• **Work instructions**
What follows is a set of records; repeat them exactly, without the pictures.

• **Records**
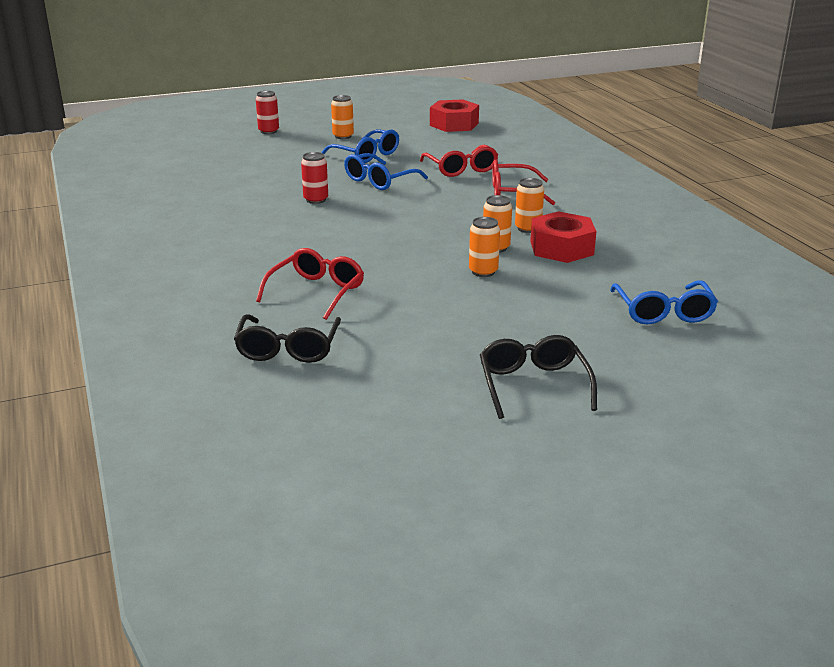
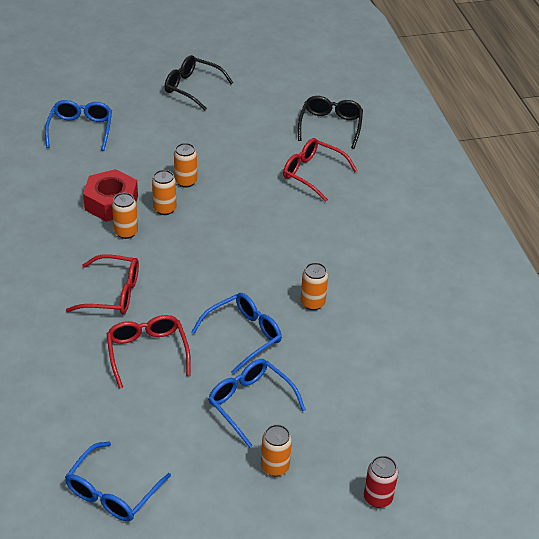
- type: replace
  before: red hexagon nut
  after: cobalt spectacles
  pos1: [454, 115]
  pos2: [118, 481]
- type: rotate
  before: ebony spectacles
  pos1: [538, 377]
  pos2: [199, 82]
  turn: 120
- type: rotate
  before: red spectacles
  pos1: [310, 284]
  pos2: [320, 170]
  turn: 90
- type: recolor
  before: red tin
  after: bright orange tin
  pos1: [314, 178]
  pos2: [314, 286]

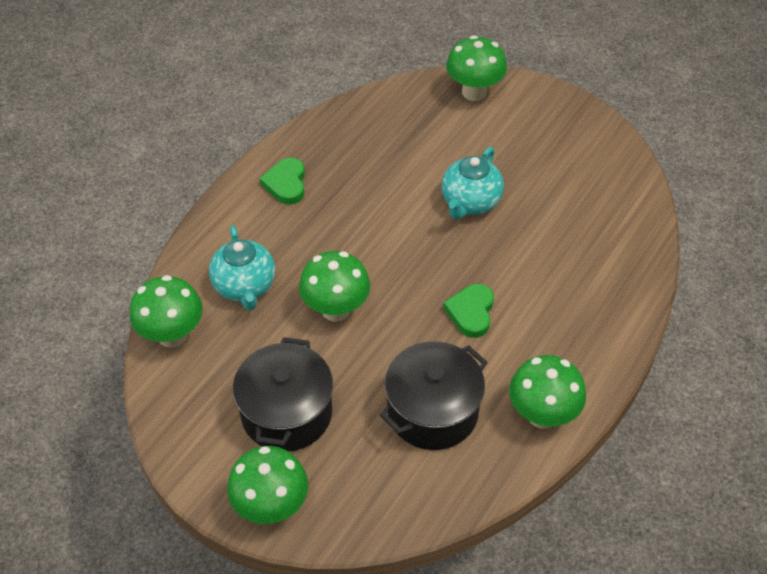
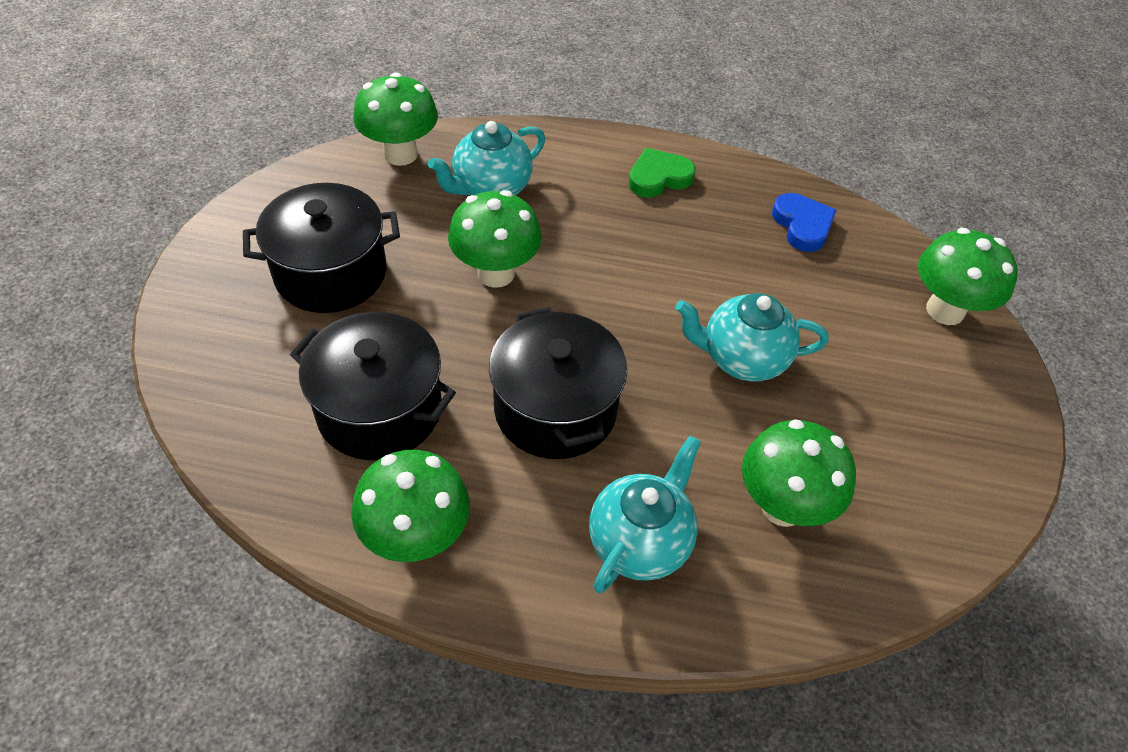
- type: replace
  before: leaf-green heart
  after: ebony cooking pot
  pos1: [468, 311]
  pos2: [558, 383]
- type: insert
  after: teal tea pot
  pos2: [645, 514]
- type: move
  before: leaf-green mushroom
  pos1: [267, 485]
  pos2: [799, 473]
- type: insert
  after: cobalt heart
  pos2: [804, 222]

• **Output**
- type: replace
  before: red hexagon nut
  after: cobalt spectacles
  pos1: [454, 115]
  pos2: [118, 481]
- type: rotate
  before: ebony spectacles
  pos1: [538, 377]
  pos2: [199, 82]
  turn: 120
- type: rotate
  before: red spectacles
  pos1: [310, 284]
  pos2: [320, 170]
  turn: 90
- type: recolor
  before: red tin
  after: bright orange tin
  pos1: [314, 178]
  pos2: [314, 286]

- type: replace
  before: leaf-green heart
  after: ebony cooking pot
  pos1: [468, 311]
  pos2: [558, 383]
- type: insert
  after: teal tea pot
  pos2: [645, 514]
- type: move
  before: leaf-green mushroom
  pos1: [267, 485]
  pos2: [799, 473]
- type: insert
  after: cobalt heart
  pos2: [804, 222]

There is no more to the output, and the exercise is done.